▶ _Problem to work on_
Determine how many lines in the entries below hold "round". Respond with that number only.

▶ _Information_
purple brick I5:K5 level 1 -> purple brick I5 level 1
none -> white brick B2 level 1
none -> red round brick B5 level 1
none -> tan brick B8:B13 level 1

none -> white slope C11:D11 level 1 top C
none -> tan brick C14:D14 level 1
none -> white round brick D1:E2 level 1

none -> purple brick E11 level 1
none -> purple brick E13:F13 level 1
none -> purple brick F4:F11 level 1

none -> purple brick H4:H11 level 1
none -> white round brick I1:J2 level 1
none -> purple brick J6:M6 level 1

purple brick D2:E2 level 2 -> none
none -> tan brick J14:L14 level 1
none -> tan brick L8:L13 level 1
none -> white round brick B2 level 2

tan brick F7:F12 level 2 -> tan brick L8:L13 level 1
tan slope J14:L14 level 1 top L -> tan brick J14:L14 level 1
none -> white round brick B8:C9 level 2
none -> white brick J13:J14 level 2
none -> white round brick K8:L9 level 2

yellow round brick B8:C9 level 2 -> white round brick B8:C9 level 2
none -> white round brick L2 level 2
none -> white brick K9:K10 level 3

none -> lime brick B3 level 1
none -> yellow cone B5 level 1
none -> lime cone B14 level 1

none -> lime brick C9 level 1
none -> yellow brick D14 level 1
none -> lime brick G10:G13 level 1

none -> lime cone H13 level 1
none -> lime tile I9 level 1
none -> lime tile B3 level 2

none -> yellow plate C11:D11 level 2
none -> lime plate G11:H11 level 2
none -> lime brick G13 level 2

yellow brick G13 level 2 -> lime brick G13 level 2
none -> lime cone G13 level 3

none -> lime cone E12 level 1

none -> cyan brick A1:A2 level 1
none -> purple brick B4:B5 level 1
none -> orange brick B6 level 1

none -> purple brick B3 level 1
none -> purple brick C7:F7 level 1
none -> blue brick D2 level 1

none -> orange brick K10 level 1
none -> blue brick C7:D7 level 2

▶ _Response to the task_
8